### Records shown

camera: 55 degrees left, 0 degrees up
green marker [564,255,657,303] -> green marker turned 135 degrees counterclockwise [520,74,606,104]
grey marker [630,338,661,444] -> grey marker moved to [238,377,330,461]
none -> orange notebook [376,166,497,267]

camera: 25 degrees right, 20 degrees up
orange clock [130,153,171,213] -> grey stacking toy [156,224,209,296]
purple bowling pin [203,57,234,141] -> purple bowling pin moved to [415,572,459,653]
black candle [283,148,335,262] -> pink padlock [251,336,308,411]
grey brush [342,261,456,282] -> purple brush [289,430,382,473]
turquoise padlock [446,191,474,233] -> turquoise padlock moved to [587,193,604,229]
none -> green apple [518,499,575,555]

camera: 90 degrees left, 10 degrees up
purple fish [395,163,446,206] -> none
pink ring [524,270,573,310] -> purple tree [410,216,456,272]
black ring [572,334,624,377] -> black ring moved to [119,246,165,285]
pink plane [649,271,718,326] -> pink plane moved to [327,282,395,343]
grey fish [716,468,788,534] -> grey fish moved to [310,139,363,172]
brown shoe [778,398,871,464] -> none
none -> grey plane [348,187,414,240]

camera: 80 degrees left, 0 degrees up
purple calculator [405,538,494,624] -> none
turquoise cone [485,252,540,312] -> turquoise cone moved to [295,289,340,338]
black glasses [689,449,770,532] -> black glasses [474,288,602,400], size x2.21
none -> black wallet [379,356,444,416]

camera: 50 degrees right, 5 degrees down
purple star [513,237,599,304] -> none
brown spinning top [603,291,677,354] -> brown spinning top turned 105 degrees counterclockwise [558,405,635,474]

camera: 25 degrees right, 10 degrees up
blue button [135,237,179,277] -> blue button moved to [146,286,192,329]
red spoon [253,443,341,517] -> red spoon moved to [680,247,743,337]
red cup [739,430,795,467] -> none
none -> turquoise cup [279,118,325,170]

### What you have to do
Starting from the line containing "none -> green apple [518,499,575,555]", repeat each line through the end of the entries, exactly.

### Output for this task
none -> green apple [518,499,575,555]

camera: 90 degrees left, 10 degrees up
purple fish [395,163,446,206] -> none
pink ring [524,270,573,310] -> purple tree [410,216,456,272]
black ring [572,334,624,377] -> black ring moved to [119,246,165,285]
pink plane [649,271,718,326] -> pink plane moved to [327,282,395,343]
grey fish [716,468,788,534] -> grey fish moved to [310,139,363,172]
brown shoe [778,398,871,464] -> none
none -> grey plane [348,187,414,240]

camera: 80 degrees left, 0 degrees up
purple calculator [405,538,494,624] -> none
turquoise cone [485,252,540,312] -> turquoise cone moved to [295,289,340,338]
black glasses [689,449,770,532] -> black glasses [474,288,602,400], size x2.21
none -> black wallet [379,356,444,416]

camera: 50 degrees right, 5 degrees down
purple star [513,237,599,304] -> none
brown spinning top [603,291,677,354] -> brown spinning top turned 105 degrees counterclockwise [558,405,635,474]

camera: 25 degrees right, 10 degrees up
blue button [135,237,179,277] -> blue button moved to [146,286,192,329]
red spoon [253,443,341,517] -> red spoon moved to [680,247,743,337]
red cup [739,430,795,467] -> none
none -> turquoise cup [279,118,325,170]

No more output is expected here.